• [PROBLEM TO WORK ON] Everything from the line containing "black eraser: 4 -> 1" through the line containing "yellow clock: 3 -> 5" in the listing below should be copied exactly, and nothing more.

^^^^^^^^^^^^^^^^

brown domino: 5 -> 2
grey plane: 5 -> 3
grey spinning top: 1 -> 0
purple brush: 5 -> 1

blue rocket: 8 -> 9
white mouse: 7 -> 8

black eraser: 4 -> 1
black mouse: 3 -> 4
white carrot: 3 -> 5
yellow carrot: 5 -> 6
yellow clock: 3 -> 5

^^^^^^^^^^^^^^^^

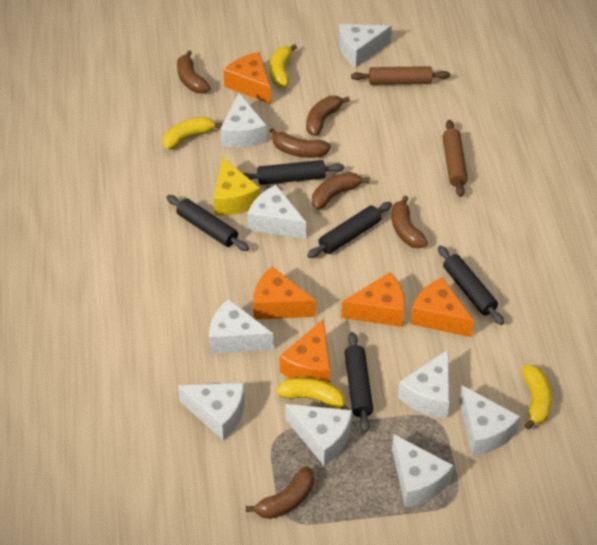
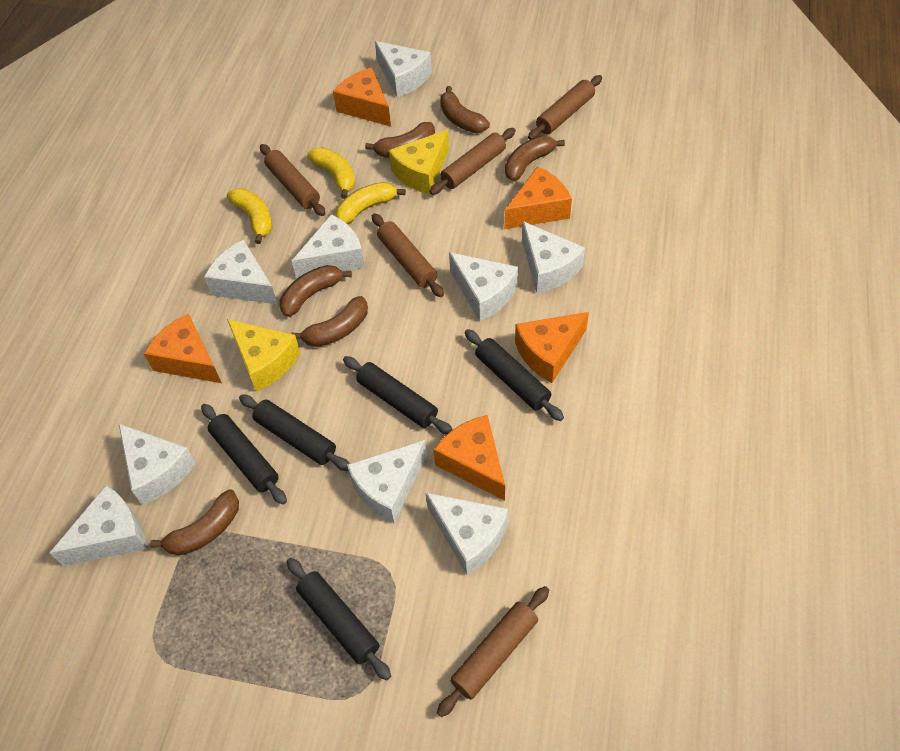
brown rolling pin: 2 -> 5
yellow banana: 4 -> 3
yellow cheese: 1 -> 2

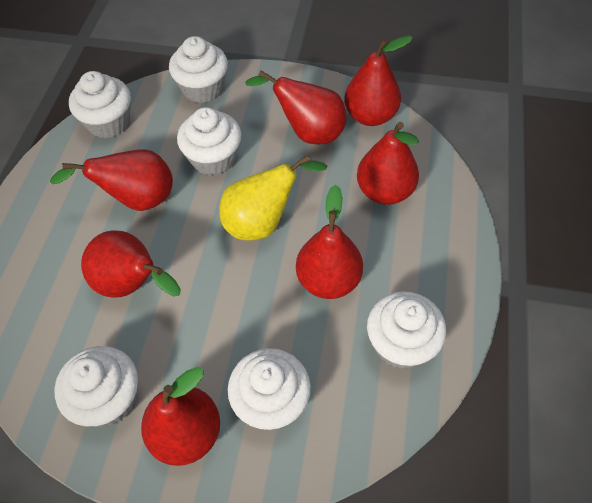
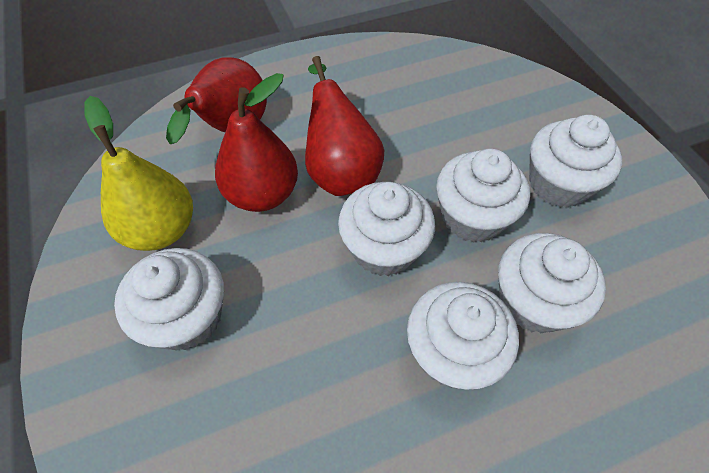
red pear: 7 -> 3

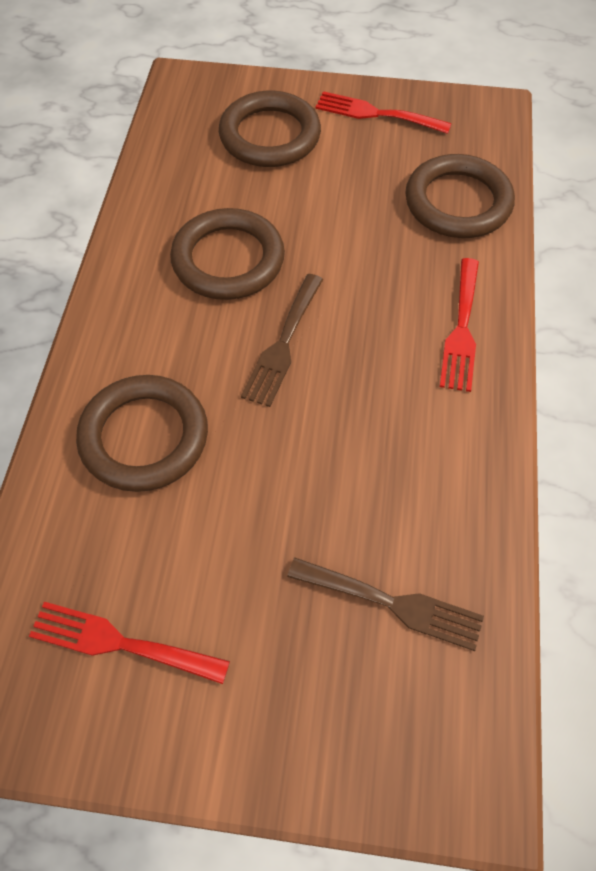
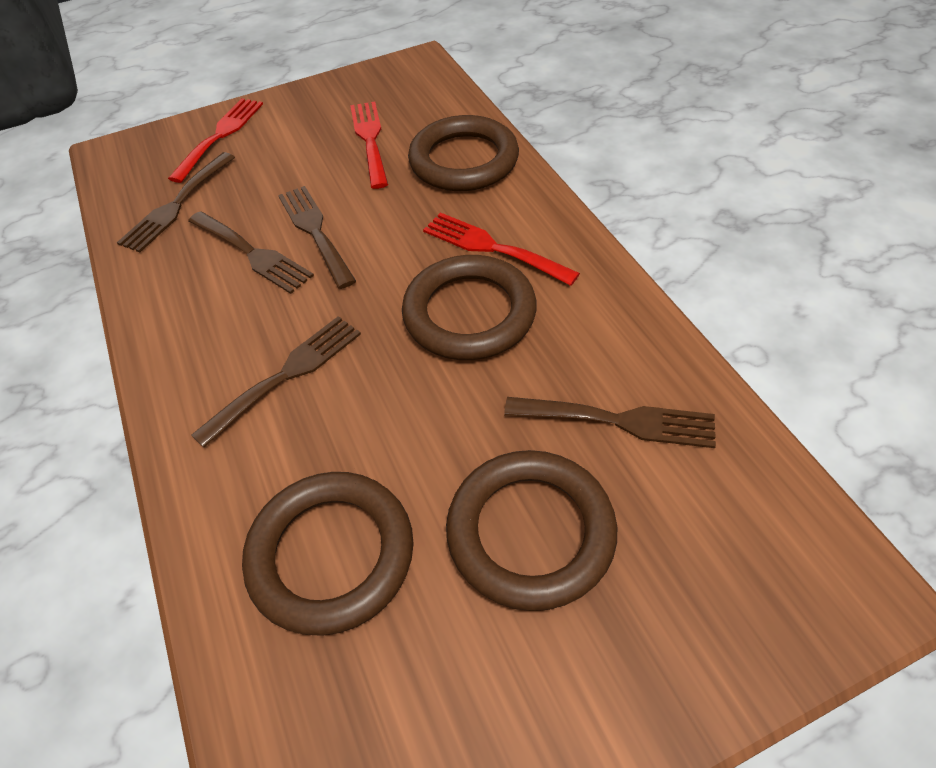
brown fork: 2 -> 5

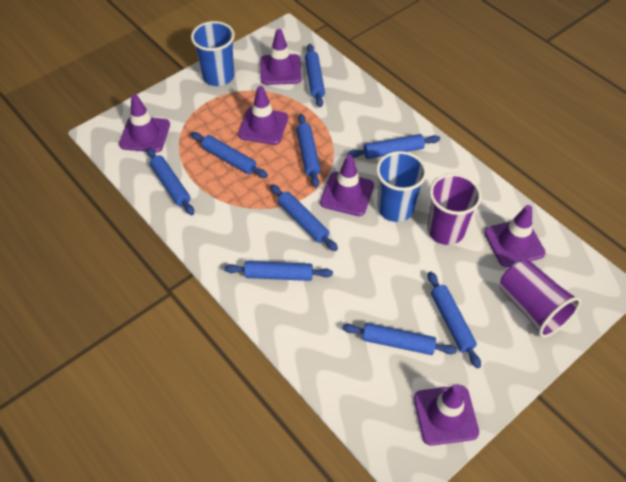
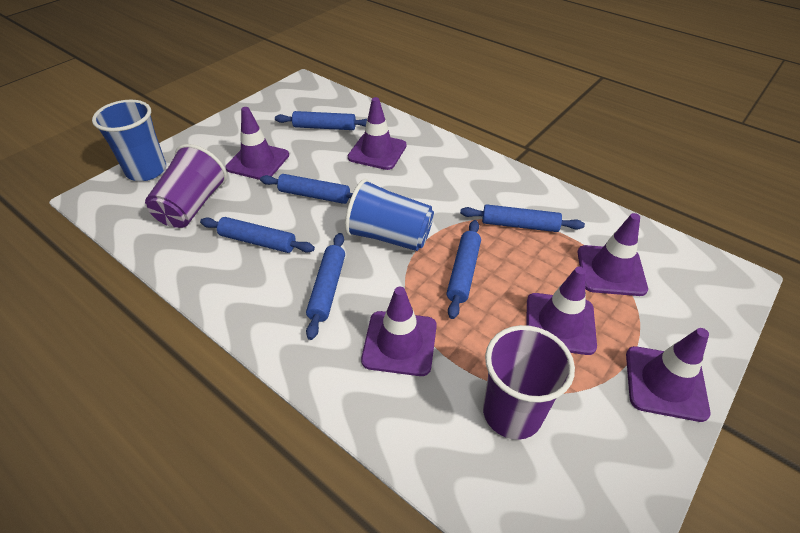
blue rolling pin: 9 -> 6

^^^^^^^^^^^^^^^^

• [TASK SOLUTION]
black eraser: 4 -> 1
black mouse: 3 -> 4
white carrot: 3 -> 5
yellow carrot: 5 -> 6
yellow clock: 3 -> 5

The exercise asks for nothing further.